- _DESCRIPTION OF THE TASK_
When you copy the entries, match them exactly and omit the pictures.

[Records from a data source]
+++
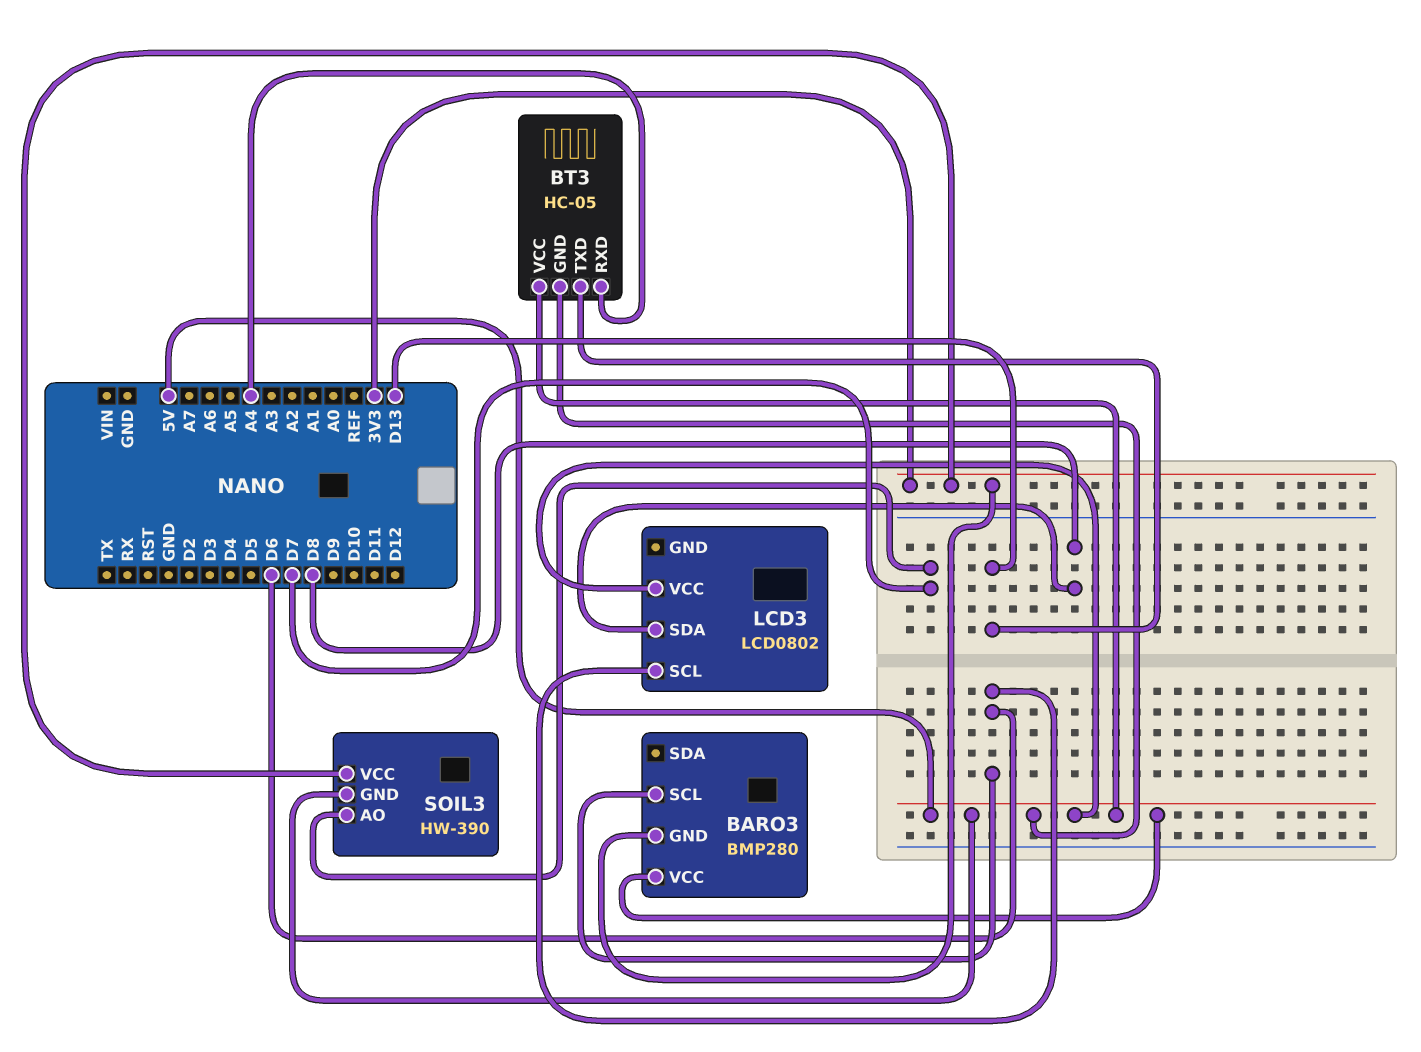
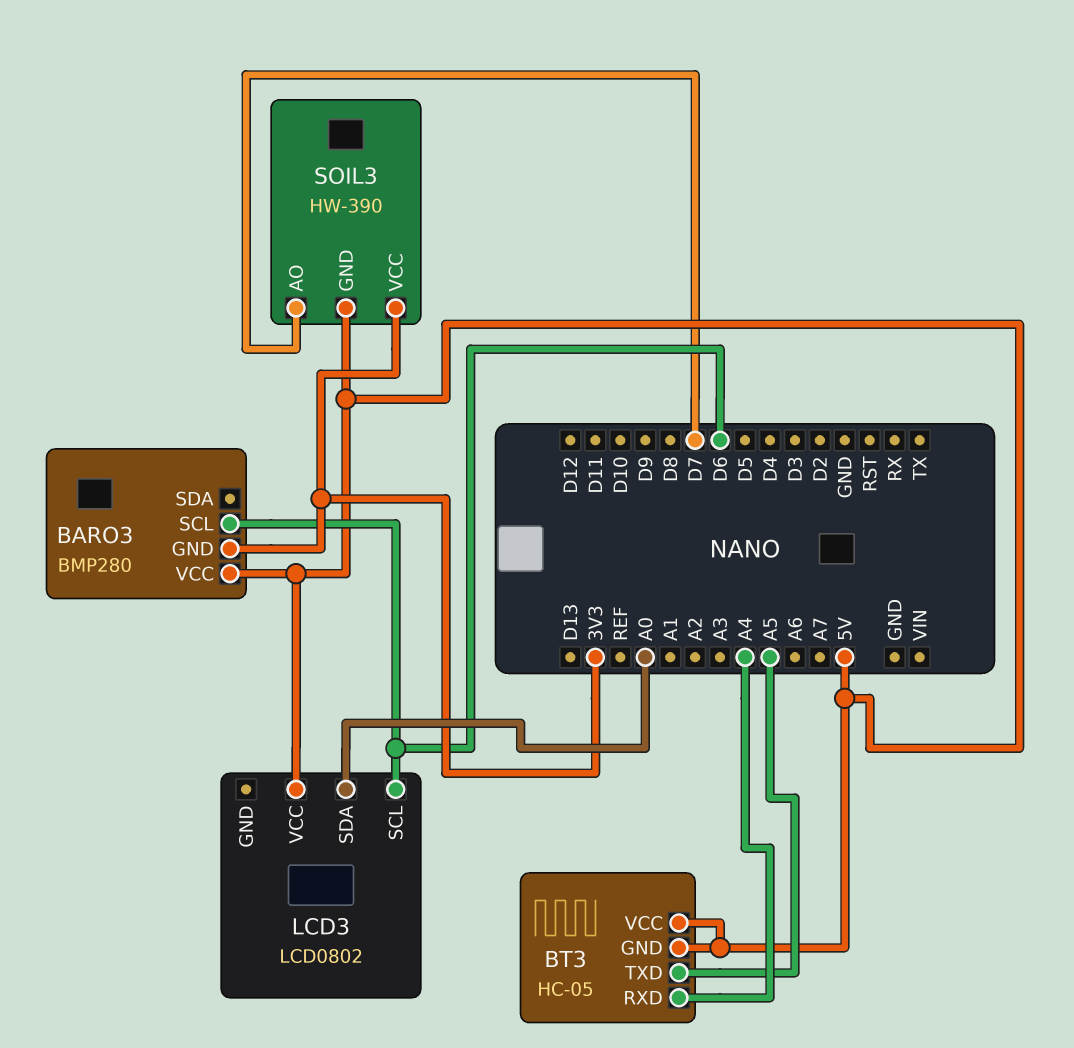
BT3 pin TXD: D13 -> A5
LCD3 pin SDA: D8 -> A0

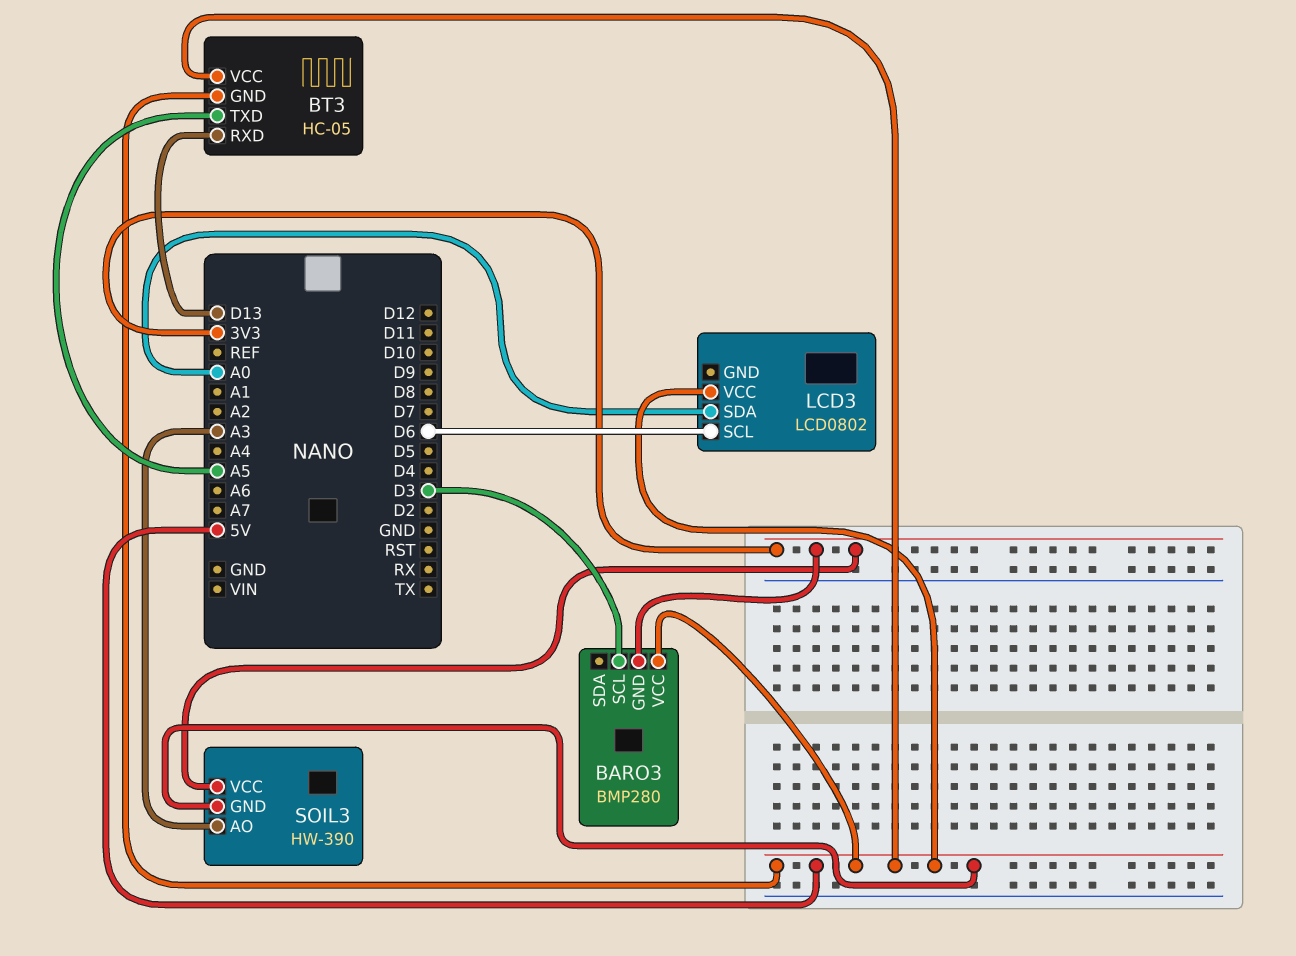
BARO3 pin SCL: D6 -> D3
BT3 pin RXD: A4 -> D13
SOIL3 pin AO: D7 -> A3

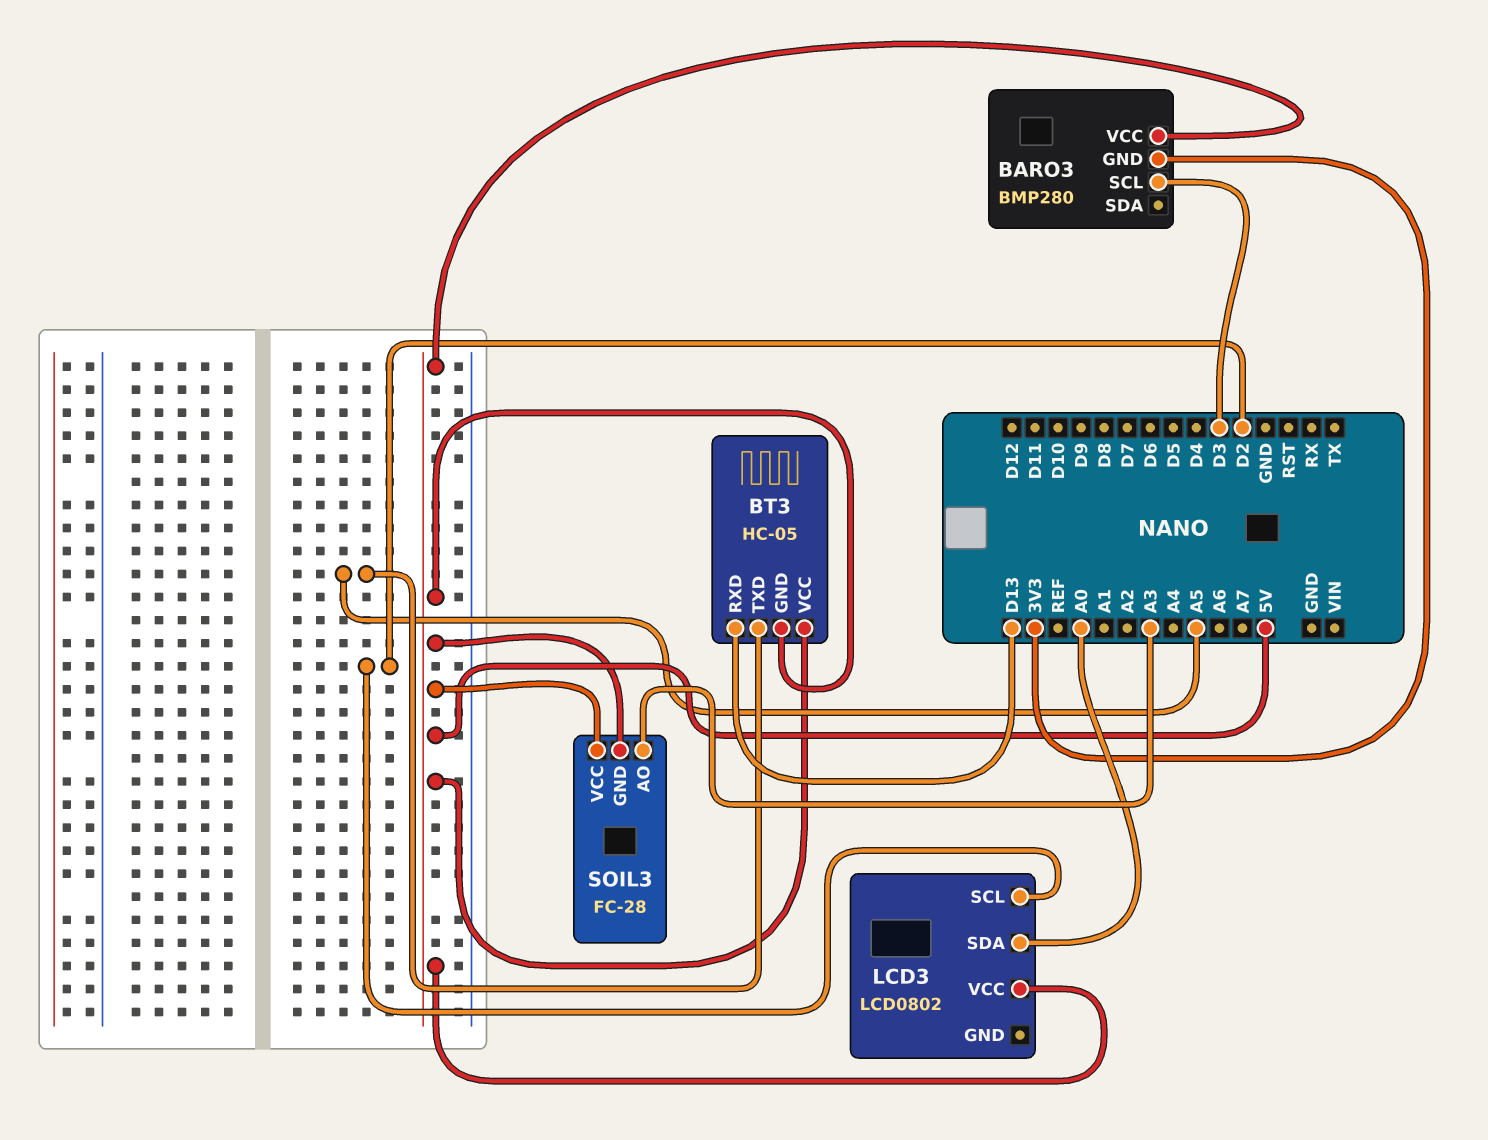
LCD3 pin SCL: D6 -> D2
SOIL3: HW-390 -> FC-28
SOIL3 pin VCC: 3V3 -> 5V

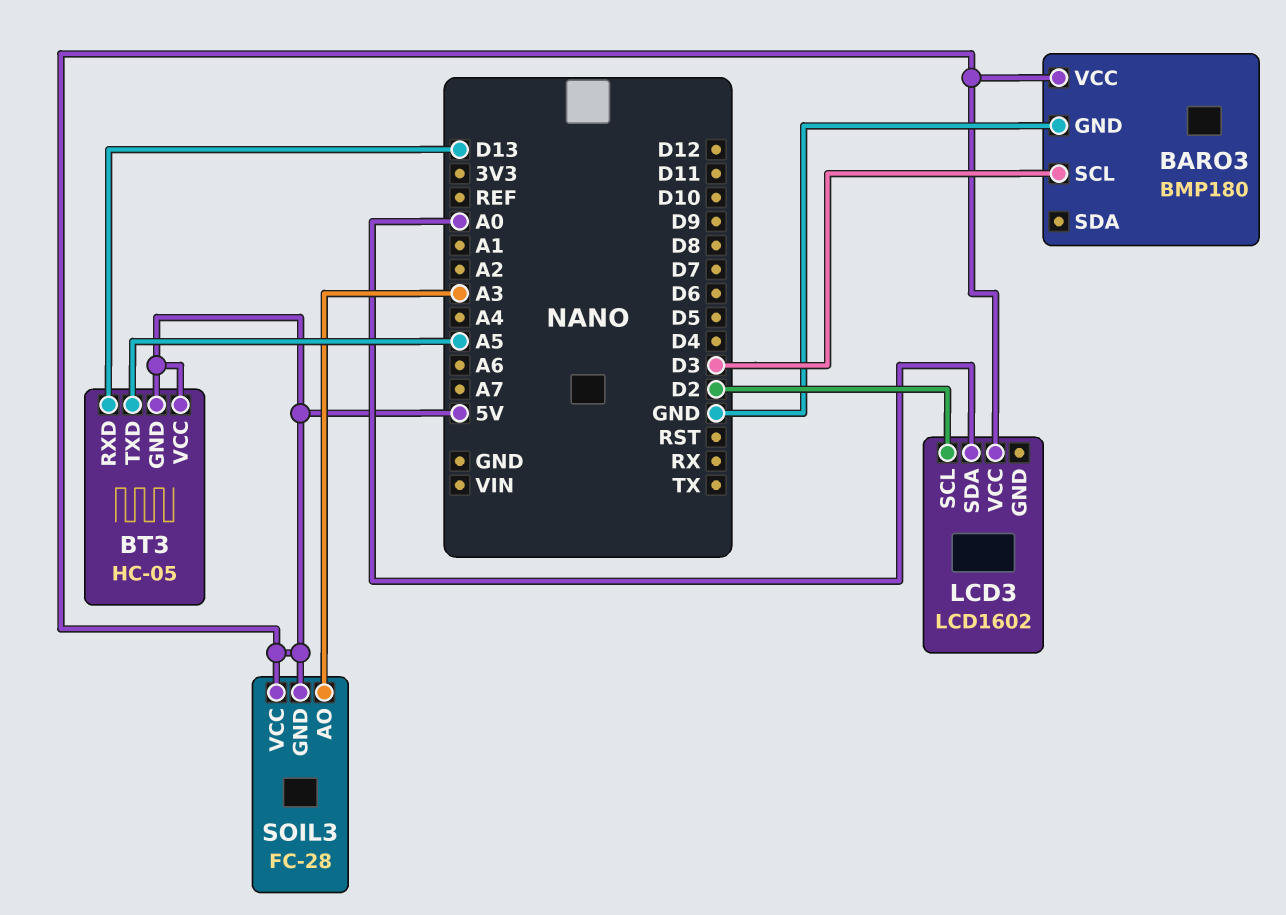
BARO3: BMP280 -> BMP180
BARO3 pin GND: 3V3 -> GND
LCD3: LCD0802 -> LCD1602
+++
- _FINAL ANSWER_
BT3 pin TXD: D13 -> A5
LCD3 pin SDA: D8 -> A0

BARO3 pin SCL: D6 -> D3
BT3 pin RXD: A4 -> D13
SOIL3 pin AO: D7 -> A3

LCD3 pin SCL: D6 -> D2
SOIL3: HW-390 -> FC-28
SOIL3 pin VCC: 3V3 -> 5V

BARO3: BMP280 -> BMP180
BARO3 pin GND: 3V3 -> GND
LCD3: LCD0802 -> LCD1602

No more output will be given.